TASK DESCRIPTION:
In full and without deviation, reproduce the records that follow.
== == ==
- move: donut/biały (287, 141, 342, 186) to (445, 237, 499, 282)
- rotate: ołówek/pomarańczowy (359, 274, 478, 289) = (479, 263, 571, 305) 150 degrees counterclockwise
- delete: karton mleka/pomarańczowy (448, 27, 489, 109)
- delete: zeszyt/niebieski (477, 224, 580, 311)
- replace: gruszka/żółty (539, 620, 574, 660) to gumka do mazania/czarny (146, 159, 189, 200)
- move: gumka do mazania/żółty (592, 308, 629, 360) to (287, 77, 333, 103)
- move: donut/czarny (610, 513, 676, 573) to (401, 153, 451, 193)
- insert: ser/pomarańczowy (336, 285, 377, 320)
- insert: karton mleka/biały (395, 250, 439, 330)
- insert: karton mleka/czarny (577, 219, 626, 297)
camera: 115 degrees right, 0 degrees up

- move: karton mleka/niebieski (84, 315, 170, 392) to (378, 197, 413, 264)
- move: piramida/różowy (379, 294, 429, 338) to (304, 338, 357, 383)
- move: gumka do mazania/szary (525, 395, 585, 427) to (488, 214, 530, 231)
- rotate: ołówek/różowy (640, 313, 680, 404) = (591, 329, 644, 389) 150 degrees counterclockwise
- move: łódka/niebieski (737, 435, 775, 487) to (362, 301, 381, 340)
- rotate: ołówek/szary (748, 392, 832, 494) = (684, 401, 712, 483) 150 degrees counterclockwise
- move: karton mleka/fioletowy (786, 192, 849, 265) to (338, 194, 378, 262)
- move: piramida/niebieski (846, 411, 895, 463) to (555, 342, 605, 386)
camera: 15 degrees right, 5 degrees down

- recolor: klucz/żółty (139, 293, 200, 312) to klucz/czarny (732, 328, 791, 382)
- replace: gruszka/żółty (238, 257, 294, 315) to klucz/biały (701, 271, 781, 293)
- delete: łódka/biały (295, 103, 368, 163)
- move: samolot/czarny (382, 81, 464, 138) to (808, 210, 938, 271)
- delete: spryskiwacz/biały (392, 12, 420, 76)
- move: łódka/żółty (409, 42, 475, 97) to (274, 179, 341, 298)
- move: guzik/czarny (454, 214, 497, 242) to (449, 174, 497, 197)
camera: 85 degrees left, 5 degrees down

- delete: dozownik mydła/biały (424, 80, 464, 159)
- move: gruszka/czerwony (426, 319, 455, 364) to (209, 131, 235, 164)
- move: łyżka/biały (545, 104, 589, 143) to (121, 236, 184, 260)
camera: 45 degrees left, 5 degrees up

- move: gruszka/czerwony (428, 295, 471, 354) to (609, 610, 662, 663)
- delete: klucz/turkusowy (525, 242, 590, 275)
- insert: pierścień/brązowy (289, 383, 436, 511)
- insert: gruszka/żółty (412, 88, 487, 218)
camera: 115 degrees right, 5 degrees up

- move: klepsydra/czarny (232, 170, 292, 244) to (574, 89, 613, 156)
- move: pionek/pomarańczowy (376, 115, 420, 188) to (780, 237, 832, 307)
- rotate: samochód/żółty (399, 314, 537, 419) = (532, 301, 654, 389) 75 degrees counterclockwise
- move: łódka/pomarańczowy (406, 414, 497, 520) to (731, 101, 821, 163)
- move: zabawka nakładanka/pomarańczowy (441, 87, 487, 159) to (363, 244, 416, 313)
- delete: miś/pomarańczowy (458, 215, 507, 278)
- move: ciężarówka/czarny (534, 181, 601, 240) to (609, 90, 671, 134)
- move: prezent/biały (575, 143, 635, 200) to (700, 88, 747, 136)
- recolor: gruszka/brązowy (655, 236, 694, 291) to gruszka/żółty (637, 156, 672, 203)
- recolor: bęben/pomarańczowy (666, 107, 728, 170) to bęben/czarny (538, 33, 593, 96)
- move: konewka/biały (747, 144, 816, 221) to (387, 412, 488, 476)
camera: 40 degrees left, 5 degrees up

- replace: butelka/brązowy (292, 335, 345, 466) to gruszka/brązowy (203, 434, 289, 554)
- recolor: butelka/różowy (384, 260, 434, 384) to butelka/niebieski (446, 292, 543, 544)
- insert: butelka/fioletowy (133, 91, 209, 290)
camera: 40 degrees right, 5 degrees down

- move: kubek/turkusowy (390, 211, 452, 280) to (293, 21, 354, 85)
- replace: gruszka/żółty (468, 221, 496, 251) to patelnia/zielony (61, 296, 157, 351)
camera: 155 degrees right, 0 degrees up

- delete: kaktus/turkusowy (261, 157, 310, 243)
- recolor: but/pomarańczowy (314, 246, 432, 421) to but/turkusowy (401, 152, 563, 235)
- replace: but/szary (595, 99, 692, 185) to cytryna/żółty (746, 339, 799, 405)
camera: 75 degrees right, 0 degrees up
== == ==
TASK OUTPUT:
- move: donut/biały (287, 141, 342, 186) to (445, 237, 499, 282)
- rotate: ołówek/pomarańczowy (359, 274, 478, 289) = (479, 263, 571, 305) 150 degrees counterclockwise
- delete: karton mleka/pomarańczowy (448, 27, 489, 109)
- delete: zeszyt/niebieski (477, 224, 580, 311)
- replace: gruszka/żółty (539, 620, 574, 660) to gumka do mazania/czarny (146, 159, 189, 200)
- move: gumka do mazania/żółty (592, 308, 629, 360) to (287, 77, 333, 103)
- move: donut/czarny (610, 513, 676, 573) to (401, 153, 451, 193)
- insert: ser/pomarańczowy (336, 285, 377, 320)
- insert: karton mleka/biały (395, 250, 439, 330)
- insert: karton mleka/czarny (577, 219, 626, 297)
camera: 115 degrees right, 0 degrees up

- move: karton mleka/niebieski (84, 315, 170, 392) to (378, 197, 413, 264)
- move: piramida/różowy (379, 294, 429, 338) to (304, 338, 357, 383)
- move: gumka do mazania/szary (525, 395, 585, 427) to (488, 214, 530, 231)
- rotate: ołówek/różowy (640, 313, 680, 404) = (591, 329, 644, 389) 150 degrees counterclockwise
- move: łódka/niebieski (737, 435, 775, 487) to (362, 301, 381, 340)
- rotate: ołówek/szary (748, 392, 832, 494) = (684, 401, 712, 483) 150 degrees counterclockwise
- move: karton mleka/fioletowy (786, 192, 849, 265) to (338, 194, 378, 262)
- move: piramida/niebieski (846, 411, 895, 463) to (555, 342, 605, 386)
camera: 15 degrees right, 5 degrees down

- recolor: klucz/żółty (139, 293, 200, 312) to klucz/czarny (732, 328, 791, 382)
- replace: gruszka/żółty (238, 257, 294, 315) to klucz/biały (701, 271, 781, 293)
- delete: łódka/biały (295, 103, 368, 163)
- move: samolot/czarny (382, 81, 464, 138) to (808, 210, 938, 271)
- delete: spryskiwacz/biały (392, 12, 420, 76)
- move: łódka/żółty (409, 42, 475, 97) to (274, 179, 341, 298)
- move: guzik/czarny (454, 214, 497, 242) to (449, 174, 497, 197)
camera: 85 degrees left, 5 degrees down

- delete: dozownik mydła/biały (424, 80, 464, 159)
- move: gruszka/czerwony (426, 319, 455, 364) to (209, 131, 235, 164)
- move: łyżka/biały (545, 104, 589, 143) to (121, 236, 184, 260)
camera: 45 degrees left, 5 degrees up

- move: gruszka/czerwony (428, 295, 471, 354) to (609, 610, 662, 663)
- delete: klucz/turkusowy (525, 242, 590, 275)
- insert: pierścień/brązowy (289, 383, 436, 511)
- insert: gruszka/żółty (412, 88, 487, 218)
camera: 115 degrees right, 5 degrees up

- move: klepsydra/czarny (232, 170, 292, 244) to (574, 89, 613, 156)
- move: pionek/pomarańczowy (376, 115, 420, 188) to (780, 237, 832, 307)
- rotate: samochód/żółty (399, 314, 537, 419) = (532, 301, 654, 389) 75 degrees counterclockwise
- move: łódka/pomarańczowy (406, 414, 497, 520) to (731, 101, 821, 163)
- move: zabawka nakładanka/pomarańczowy (441, 87, 487, 159) to (363, 244, 416, 313)
- delete: miś/pomarańczowy (458, 215, 507, 278)
- move: ciężarówka/czarny (534, 181, 601, 240) to (609, 90, 671, 134)
- move: prezent/biały (575, 143, 635, 200) to (700, 88, 747, 136)
- recolor: gruszka/brązowy (655, 236, 694, 291) to gruszka/żółty (637, 156, 672, 203)
- recolor: bęben/pomarańczowy (666, 107, 728, 170) to bęben/czarny (538, 33, 593, 96)
- move: konewka/biały (747, 144, 816, 221) to (387, 412, 488, 476)
camera: 40 degrees left, 5 degrees up

- replace: butelka/brązowy (292, 335, 345, 466) to gruszka/brązowy (203, 434, 289, 554)
- recolor: butelka/różowy (384, 260, 434, 384) to butelka/niebieski (446, 292, 543, 544)
- insert: butelka/fioletowy (133, 91, 209, 290)
camera: 40 degrees right, 5 degrees down

- move: kubek/turkusowy (390, 211, 452, 280) to (293, 21, 354, 85)
- replace: gruszka/żółty (468, 221, 496, 251) to patelnia/zielony (61, 296, 157, 351)
camera: 155 degrees right, 0 degrees up

- delete: kaktus/turkusowy (261, 157, 310, 243)
- recolor: but/pomarańczowy (314, 246, 432, 421) to but/turkusowy (401, 152, 563, 235)
- replace: but/szary (595, 99, 692, 185) to cytryna/żółty (746, 339, 799, 405)
camera: 75 degrees right, 0 degrees up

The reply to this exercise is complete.